[Contour annotation records]
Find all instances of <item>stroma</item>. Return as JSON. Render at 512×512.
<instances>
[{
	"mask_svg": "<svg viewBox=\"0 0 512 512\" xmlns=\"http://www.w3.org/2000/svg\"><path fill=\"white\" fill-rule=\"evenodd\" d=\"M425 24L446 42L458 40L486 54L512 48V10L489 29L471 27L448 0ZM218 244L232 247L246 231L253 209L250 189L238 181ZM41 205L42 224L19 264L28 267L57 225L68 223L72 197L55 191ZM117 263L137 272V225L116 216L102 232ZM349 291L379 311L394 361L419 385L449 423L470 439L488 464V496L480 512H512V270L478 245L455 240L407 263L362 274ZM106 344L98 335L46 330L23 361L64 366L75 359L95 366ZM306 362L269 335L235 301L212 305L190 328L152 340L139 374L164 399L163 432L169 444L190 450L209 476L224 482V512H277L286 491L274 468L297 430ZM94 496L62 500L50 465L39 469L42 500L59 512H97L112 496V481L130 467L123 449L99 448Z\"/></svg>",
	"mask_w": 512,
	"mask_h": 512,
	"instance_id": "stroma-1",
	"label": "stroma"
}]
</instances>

§ **The request**: Copy the material above back out, exactly as written.

§ **The answer**:
Find all instances of <item>stroma</item>. Return as JSON. Render at 512×512.
<instances>
[{
	"mask_svg": "<svg viewBox=\"0 0 512 512\" xmlns=\"http://www.w3.org/2000/svg\"><path fill=\"white\" fill-rule=\"evenodd\" d=\"M425 24L446 42L458 40L486 54L512 48V10L489 29L471 27L448 0ZM218 244L232 247L246 231L253 209L250 189L238 181ZM41 205L42 224L19 264L28 267L57 225L68 223L72 197L55 191ZM117 263L137 272V225L116 216L102 232ZM349 291L379 311L394 361L419 385L449 423L470 439L488 464V496L480 512H512V270L478 245L455 240L407 263L362 274ZM106 344L98 335L46 330L23 361L64 366L75 359L95 366ZM306 362L269 335L235 301L212 305L190 328L152 340L139 374L164 399L163 432L169 444L190 450L209 476L224 482V512H277L286 491L274 468L297 430ZM94 496L62 500L50 465L39 469L42 500L59 512H97L112 496V481L130 467L123 449L99 448Z\"/></svg>",
	"mask_w": 512,
	"mask_h": 512,
	"instance_id": "stroma-1",
	"label": "stroma"
}]
</instances>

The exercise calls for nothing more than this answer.